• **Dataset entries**
****************************************
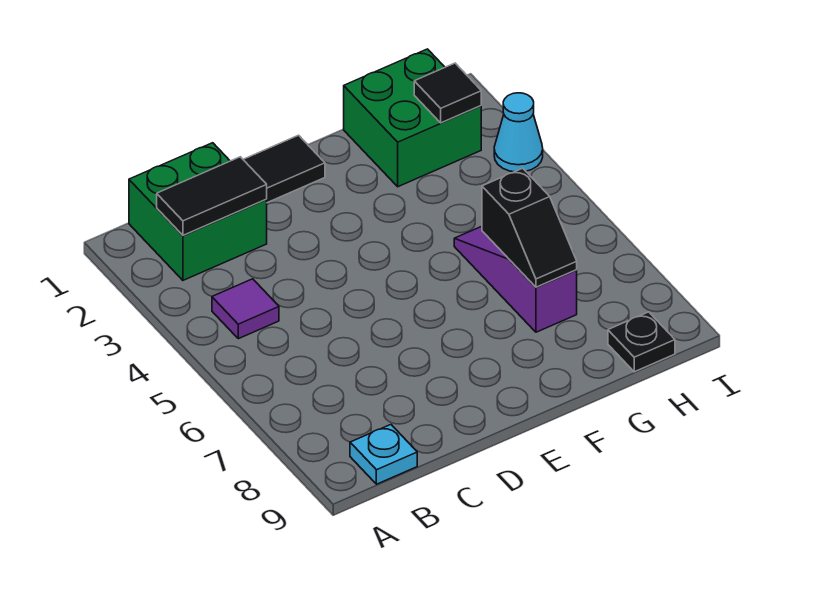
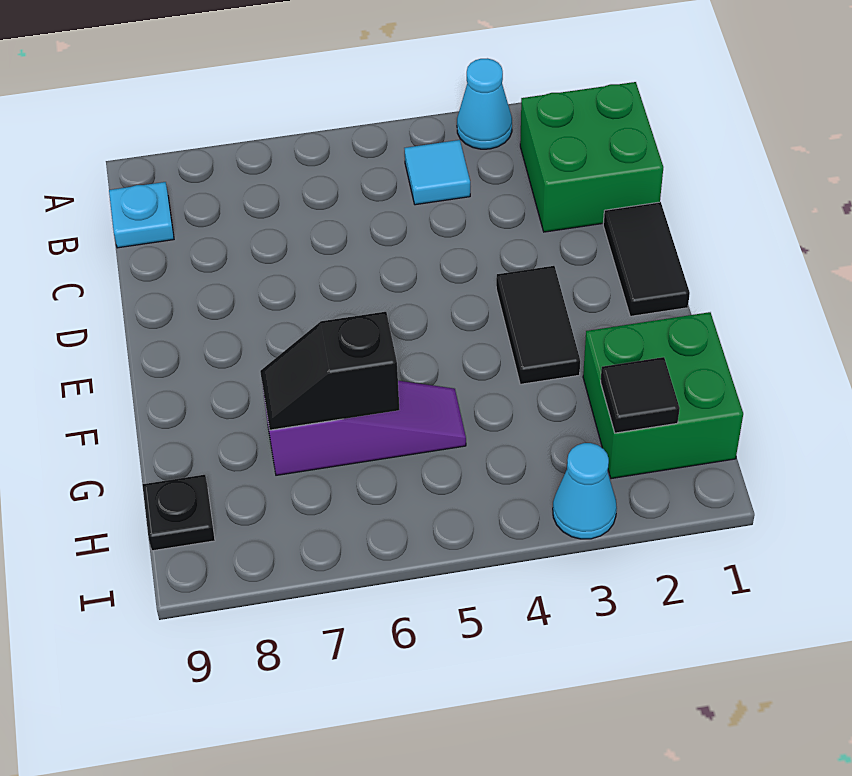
none -> cyan 1x1 cone [457,58,512,149]
black 1x2 tile [157,157,267,235] -> black 1x2 tile moved to [496,266,580,384]
purple 1x1 tile [212,279,279,339] -> cyan 1x1 tile [404,140,470,205]

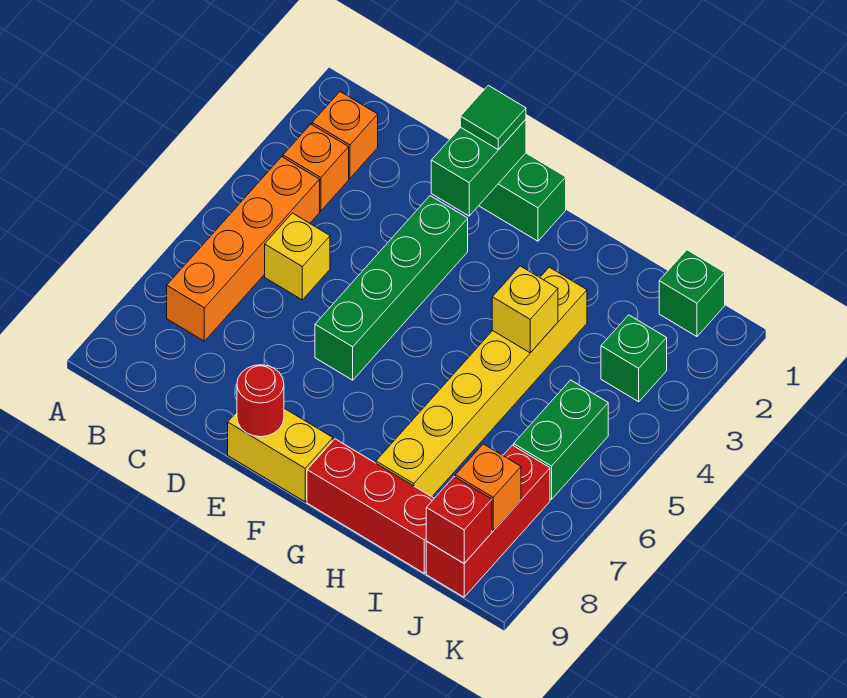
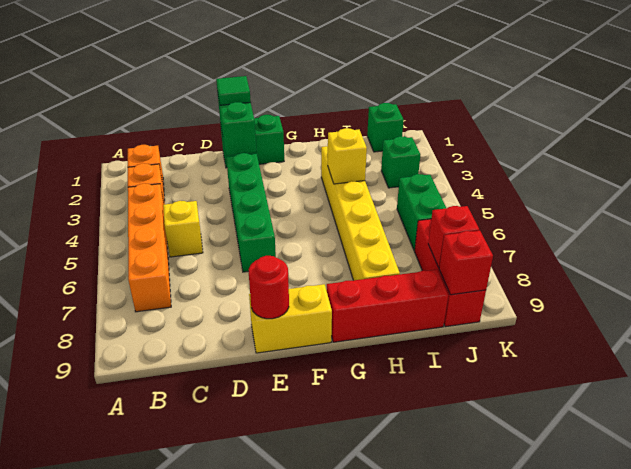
orange 1x1 brick [455,444,521,531] -> red 1x1 brick [428,206,479,267]

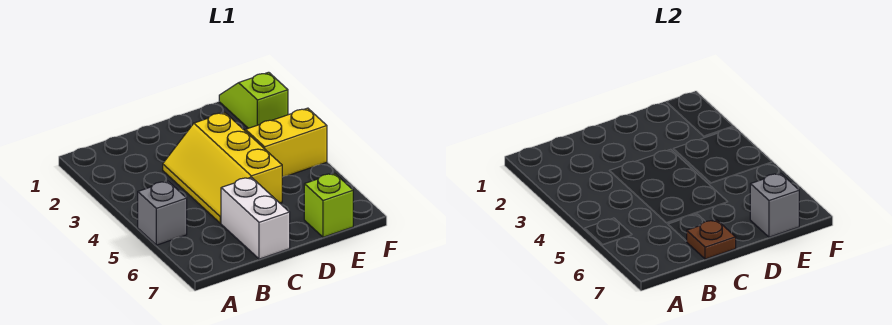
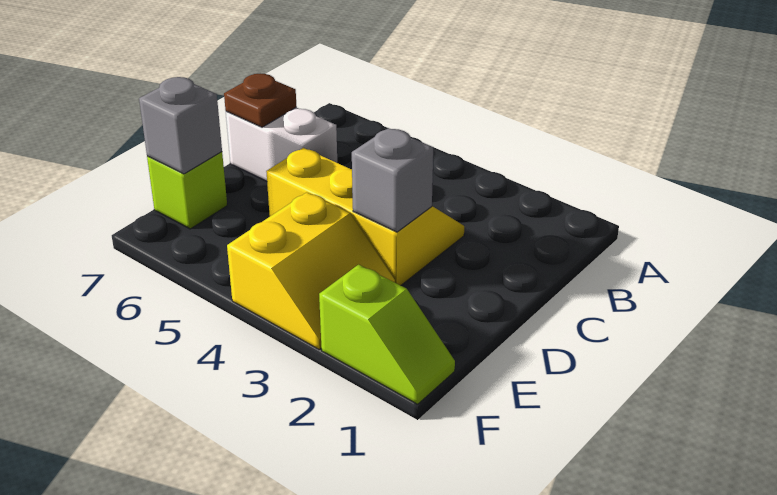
grey 1x1 brick [138,181,187,245] -> grey 1x1 brick moved to [352,128,433,232]

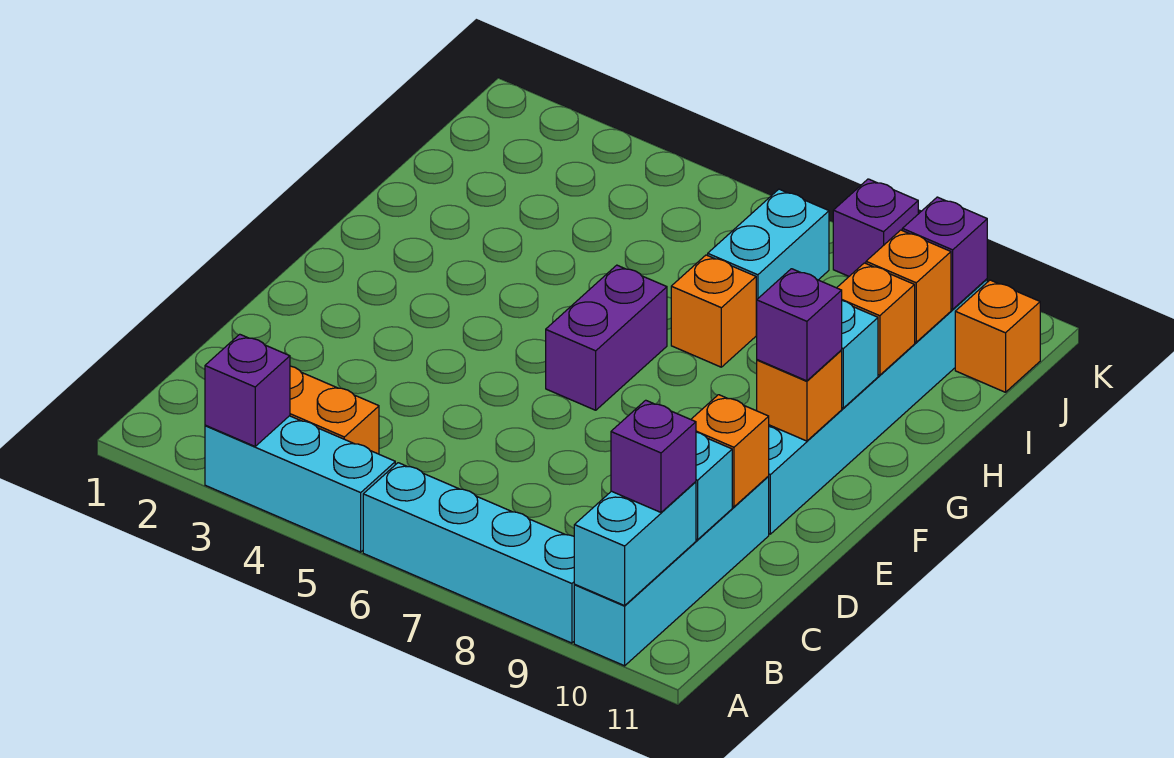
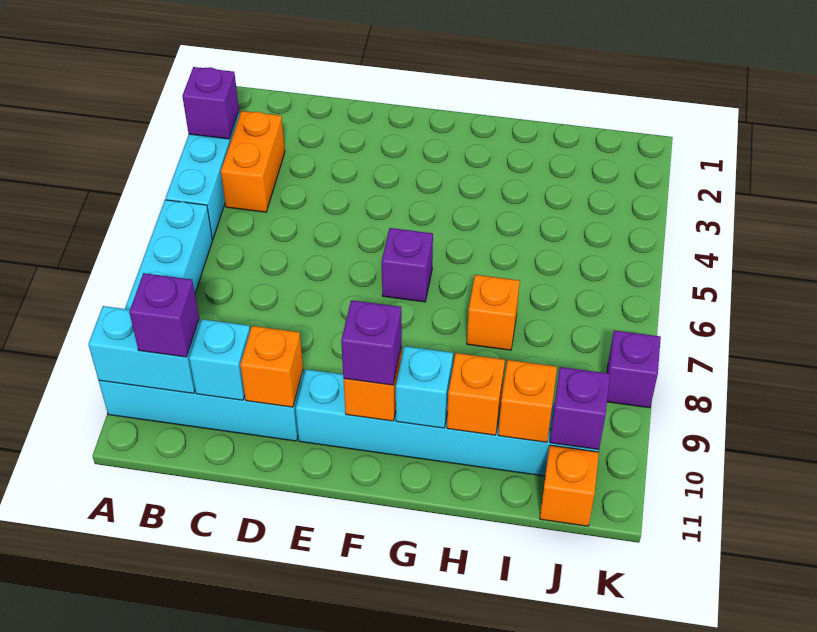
purple 1x2 brick [546,265,667,410] -> purple 1x1 brick [382,228,433,302]
cyan 1x2 brick [708,189,829,334] -> none

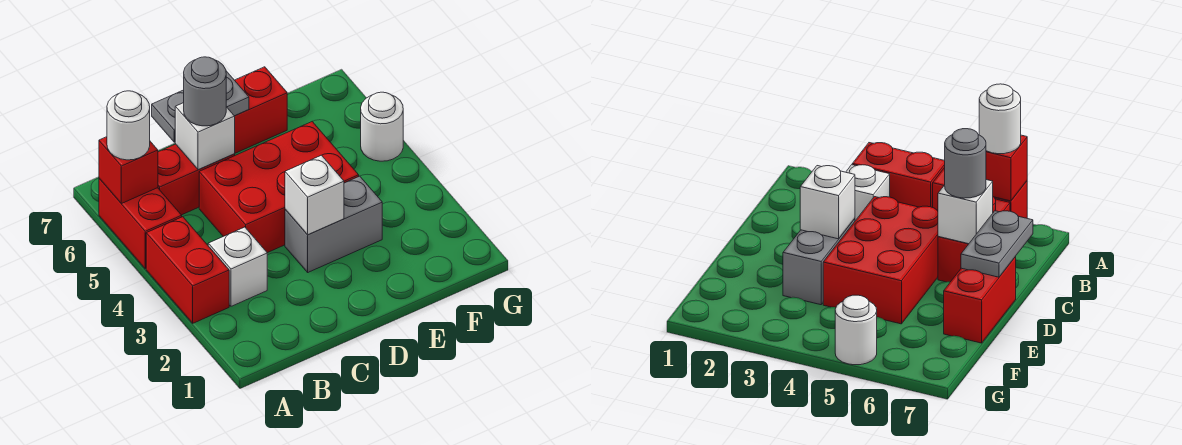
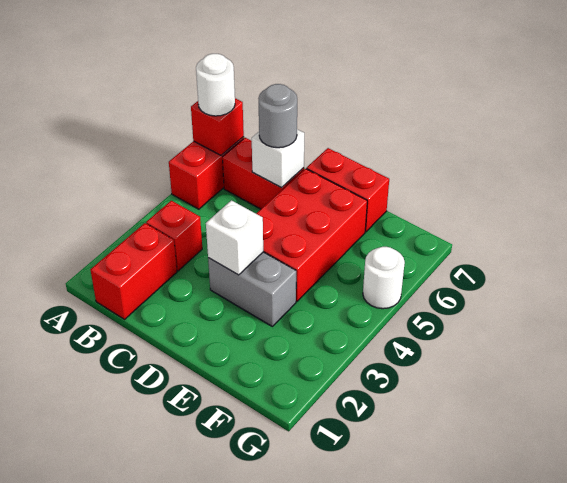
red 1x2 brick [146,217,229,323] -> red 1x2 brick moved to [91,223,177,319]
white 1x1 brick [208,227,267,306] -> red 1x1 brick [146,201,202,271]
red 2x3 brick [199,122,359,253] -> red 2x3 brick turned to [256,169,367,301]
grey 1x2 plate [152,71,249,142] -> none

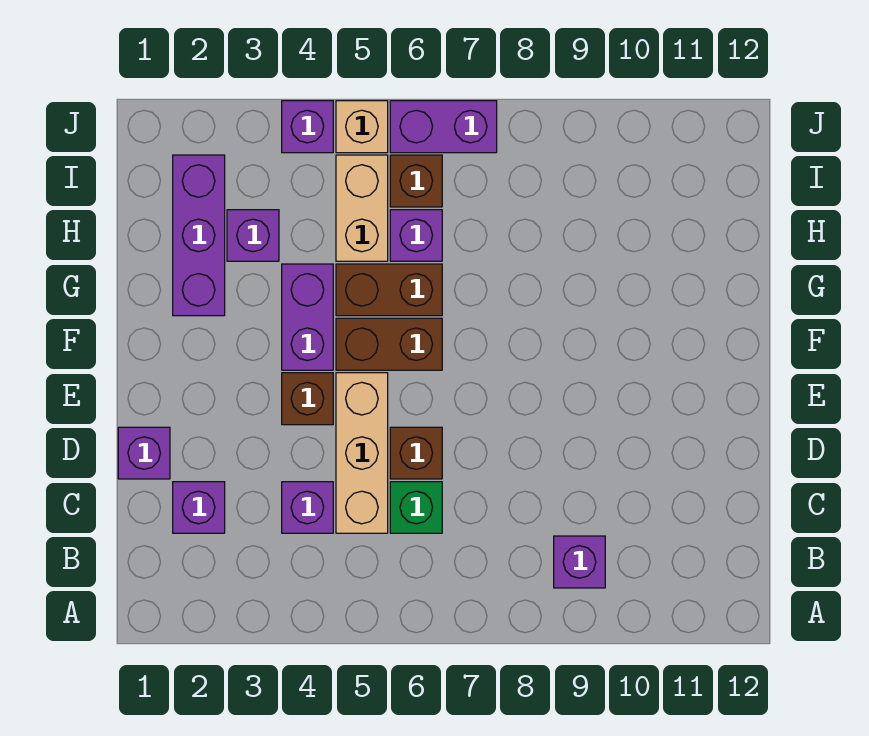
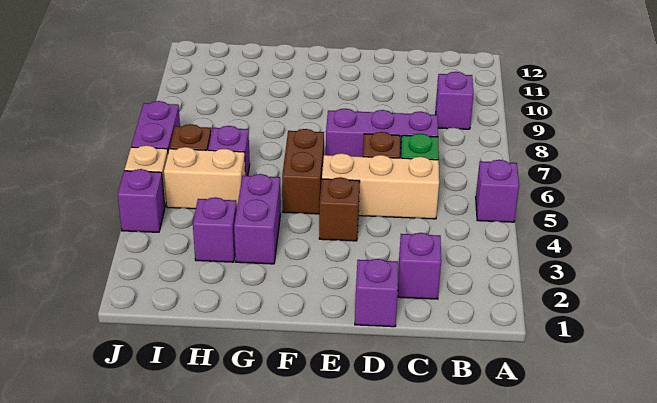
purple 1x1 brick [282,482,333,533] -> purple 1x1 brick moved to [476,160,519,222]
purple 1x2 brick [282,264,333,370] -> purple 1x2 brick turned to [234,174,281,264]
purple 1x3 brick [173,155,225,316] -> purple 1x3 brick moved to [326,108,438,158]
brown 1x2 brick [336,264,442,316] -> none

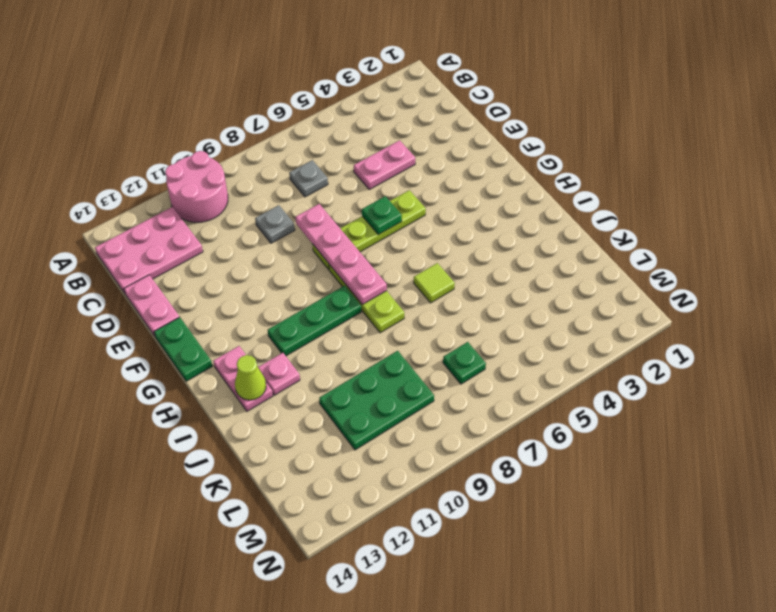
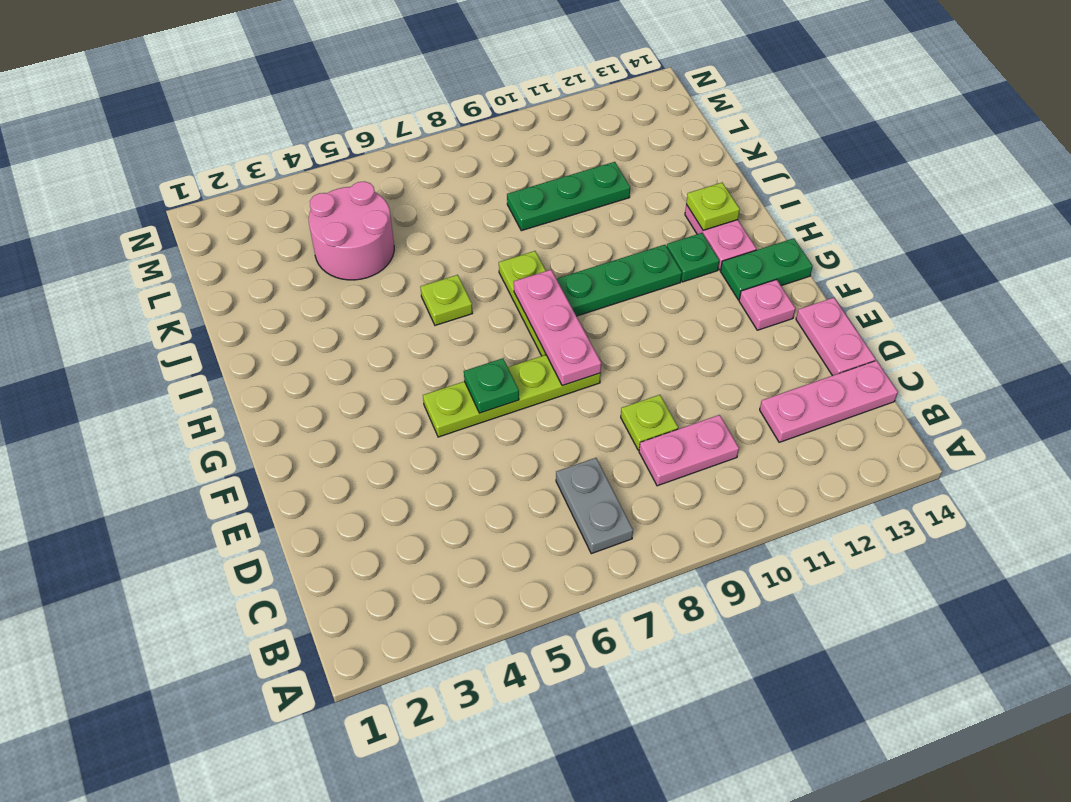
pink 2x2 round brick [165,151,228,222] -> pink 2x2 round brick moved to [309,182,394,280]
pink 2x3 plate [95,207,203,293] -> pink 1x3 plate [760,361,898,442]
grey 1x1 plate [289,160,328,197] -> grey 1x2 plate [556,458,633,554]
pink 1x2 plate [354,140,415,189] -> pink 1x2 plate moved to [639,415,739,486]
grey 1x1 plate [255,205,295,243] -> lime 1x1 plate [621,395,678,450]
pink 1x4 plate [295,204,387,304] -> pink 1x3 plate [514,270,601,386]
green 1x2 plate [154,317,212,381] -> green 1x2 plate turned to [721,238,813,300]
lime 1x1 tile [414,263,455,303] -> lime 1x1 plate [420,275,472,325]
pink 1x1 plate [258,353,300,395] -> pink 1x1 plate moved to [739,280,795,330]
lime 1x1 cone [235,355,266,400] -> lime 1x1 plate [686,183,740,230]
green 2x3 plate [319,351,434,450] -> green 1x3 plate [507,162,630,231]
green 1x1 plate [443,342,486,384] -> green 1x1 plate moved to [667,233,719,282]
****************************************
• **TASK INSTRUCTIONS**
Could you write out all the records exactly, without the pictures?

• **TASK RESULT**
none -> cyan 1x1 cone [457,58,512,149]
black 1x2 tile [157,157,267,235] -> black 1x2 tile moved to [496,266,580,384]
purple 1x1 tile [212,279,279,339] -> cyan 1x1 tile [404,140,470,205]

orange 1x1 brick [455,444,521,531] -> red 1x1 brick [428,206,479,267]

grey 1x1 brick [138,181,187,245] -> grey 1x1 brick moved to [352,128,433,232]

purple 1x2 brick [546,265,667,410] -> purple 1x1 brick [382,228,433,302]
cyan 1x2 brick [708,189,829,334] -> none

red 1x2 brick [146,217,229,323] -> red 1x2 brick moved to [91,223,177,319]
white 1x1 brick [208,227,267,306] -> red 1x1 brick [146,201,202,271]
red 2x3 brick [199,122,359,253] -> red 2x3 brick turned to [256,169,367,301]
grey 1x2 plate [152,71,249,142] -> none

purple 1x1 brick [282,482,333,533] -> purple 1x1 brick moved to [476,160,519,222]
purple 1x2 brick [282,264,333,370] -> purple 1x2 brick turned to [234,174,281,264]
purple 1x3 brick [173,155,225,316] -> purple 1x3 brick moved to [326,108,438,158]
brown 1x2 brick [336,264,442,316] -> none

pink 2x2 round brick [165,151,228,222] -> pink 2x2 round brick moved to [309,182,394,280]
pink 2x3 plate [95,207,203,293] -> pink 1x3 plate [760,361,898,442]
grey 1x1 plate [289,160,328,197] -> grey 1x2 plate [556,458,633,554]
pink 1x2 plate [354,140,415,189] -> pink 1x2 plate moved to [639,415,739,486]
grey 1x1 plate [255,205,295,243] -> lime 1x1 plate [621,395,678,450]
pink 1x4 plate [295,204,387,304] -> pink 1x3 plate [514,270,601,386]
green 1x2 plate [154,317,212,381] -> green 1x2 plate turned to [721,238,813,300]
lime 1x1 tile [414,263,455,303] -> lime 1x1 plate [420,275,472,325]
pink 1x1 plate [258,353,300,395] -> pink 1x1 plate moved to [739,280,795,330]
lime 1x1 cone [235,355,266,400] -> lime 1x1 plate [686,183,740,230]
green 2x3 plate [319,351,434,450] -> green 1x3 plate [507,162,630,231]
green 1x1 plate [443,342,486,384] -> green 1x1 plate moved to [667,233,719,282]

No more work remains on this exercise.